Directive: From the records below, quote each line of the part that opens with the line containing "brown cross at" and closes with the line containing "blue circle at", including both of those lines. Leave the pictures out of your answer.

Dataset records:
▬▬▬▬▬▬

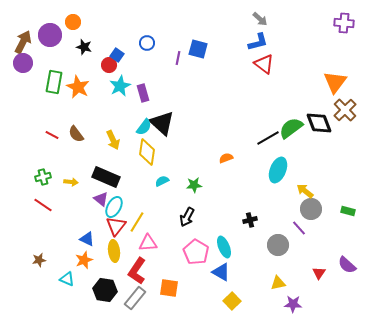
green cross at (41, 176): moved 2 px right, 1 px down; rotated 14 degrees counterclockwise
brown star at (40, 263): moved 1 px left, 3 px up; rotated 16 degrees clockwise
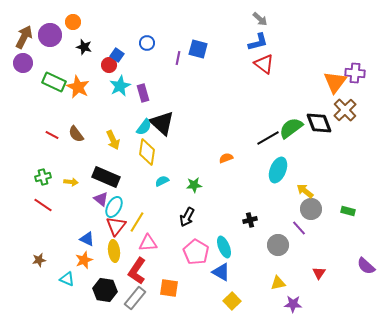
purple cross at (344, 23): moved 11 px right, 50 px down
brown arrow at (23, 42): moved 1 px right, 5 px up
green rectangle at (54, 82): rotated 75 degrees counterclockwise
purple semicircle at (347, 265): moved 19 px right, 1 px down
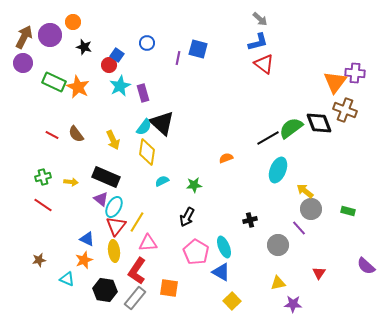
brown cross at (345, 110): rotated 25 degrees counterclockwise
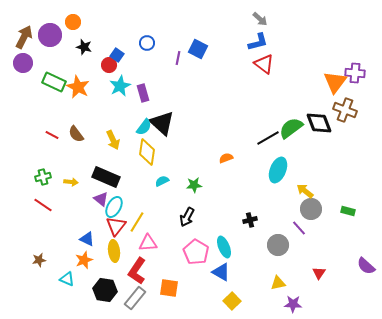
blue square at (198, 49): rotated 12 degrees clockwise
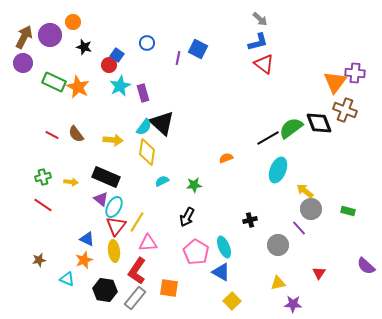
yellow arrow at (113, 140): rotated 60 degrees counterclockwise
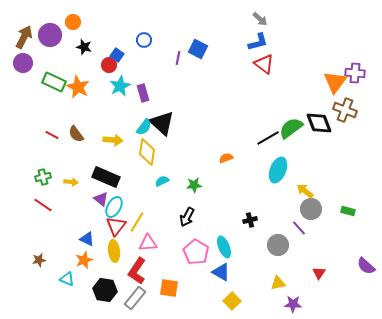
blue circle at (147, 43): moved 3 px left, 3 px up
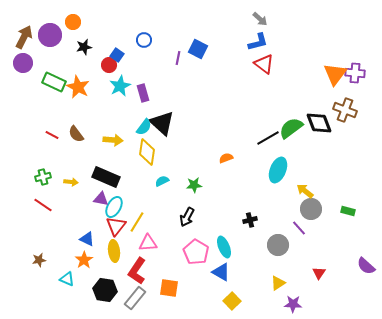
black star at (84, 47): rotated 28 degrees counterclockwise
orange triangle at (335, 82): moved 8 px up
purple triangle at (101, 199): rotated 28 degrees counterclockwise
orange star at (84, 260): rotated 12 degrees counterclockwise
yellow triangle at (278, 283): rotated 21 degrees counterclockwise
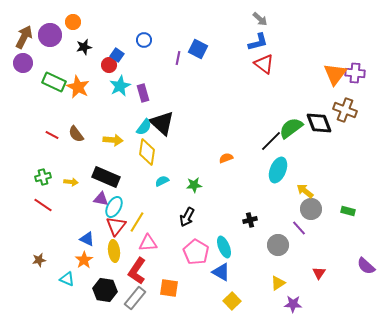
black line at (268, 138): moved 3 px right, 3 px down; rotated 15 degrees counterclockwise
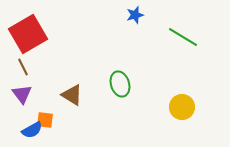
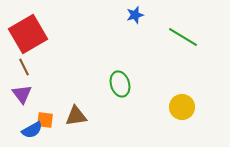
brown line: moved 1 px right
brown triangle: moved 4 px right, 21 px down; rotated 40 degrees counterclockwise
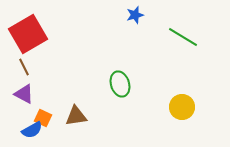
purple triangle: moved 2 px right; rotated 25 degrees counterclockwise
orange square: moved 2 px left, 2 px up; rotated 18 degrees clockwise
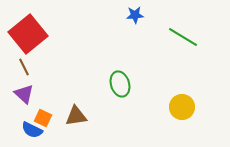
blue star: rotated 12 degrees clockwise
red square: rotated 9 degrees counterclockwise
purple triangle: rotated 15 degrees clockwise
blue semicircle: rotated 55 degrees clockwise
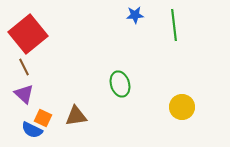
green line: moved 9 px left, 12 px up; rotated 52 degrees clockwise
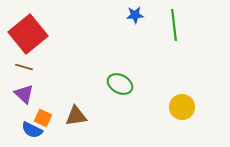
brown line: rotated 48 degrees counterclockwise
green ellipse: rotated 45 degrees counterclockwise
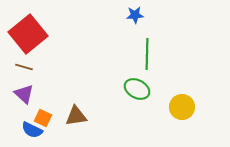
green line: moved 27 px left, 29 px down; rotated 8 degrees clockwise
green ellipse: moved 17 px right, 5 px down
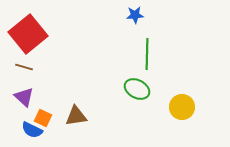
purple triangle: moved 3 px down
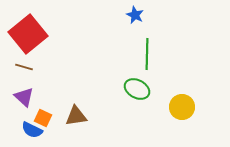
blue star: rotated 30 degrees clockwise
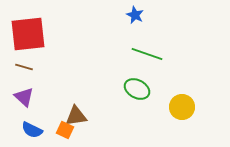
red square: rotated 33 degrees clockwise
green line: rotated 72 degrees counterclockwise
orange square: moved 22 px right, 12 px down
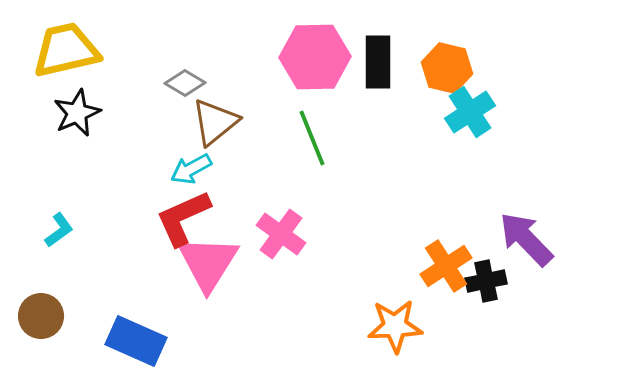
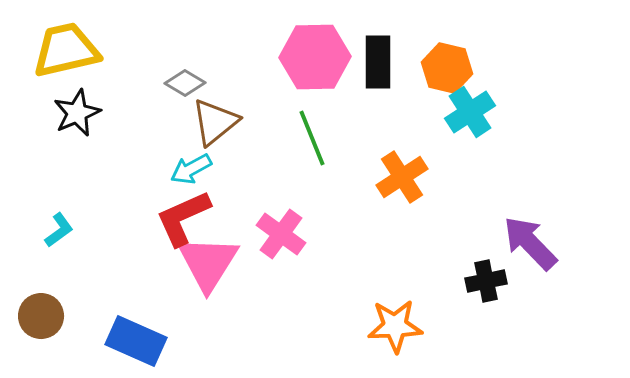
purple arrow: moved 4 px right, 4 px down
orange cross: moved 44 px left, 89 px up
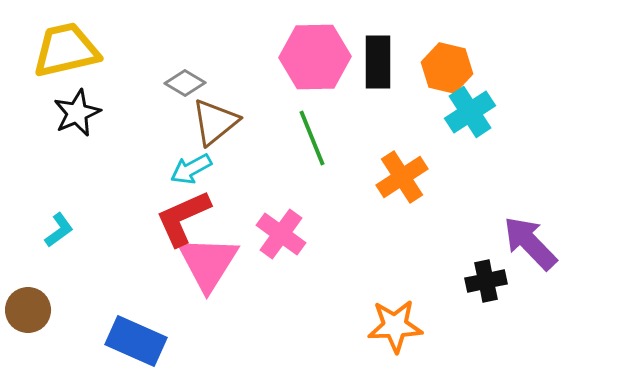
brown circle: moved 13 px left, 6 px up
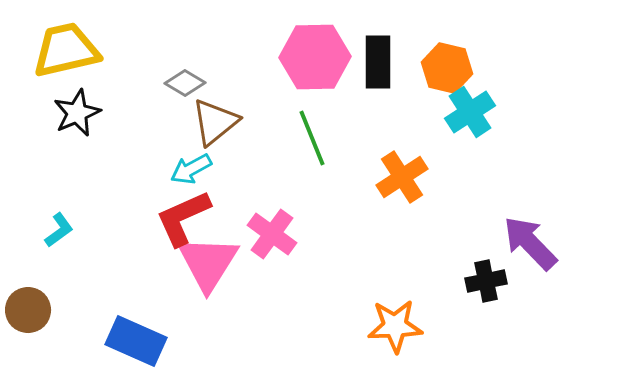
pink cross: moved 9 px left
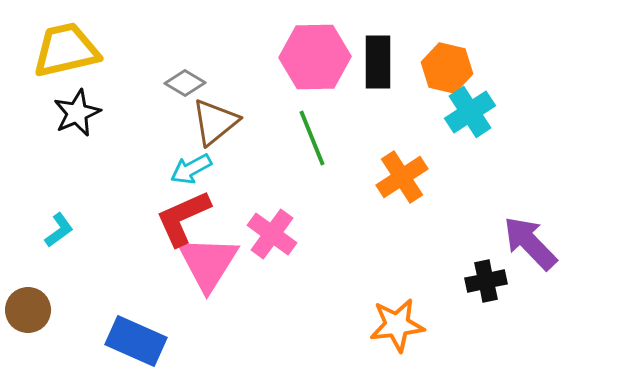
orange star: moved 2 px right, 1 px up; rotated 4 degrees counterclockwise
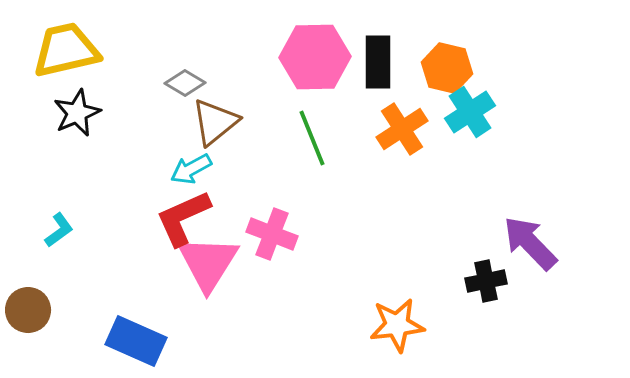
orange cross: moved 48 px up
pink cross: rotated 15 degrees counterclockwise
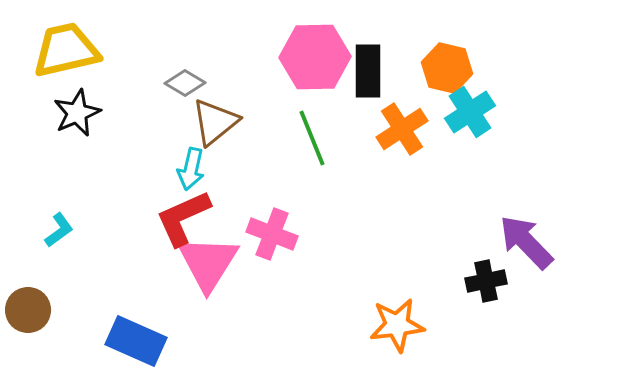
black rectangle: moved 10 px left, 9 px down
cyan arrow: rotated 48 degrees counterclockwise
purple arrow: moved 4 px left, 1 px up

▬▬▬▬▬▬

Result of the exercise:
brown cross at (345, 110): rotated 25 degrees counterclockwise
blue square at (198, 49): rotated 12 degrees clockwise
yellow arrow at (113, 140): rotated 60 degrees counterclockwise
blue circle at (147, 43): moved 3 px left, 3 px up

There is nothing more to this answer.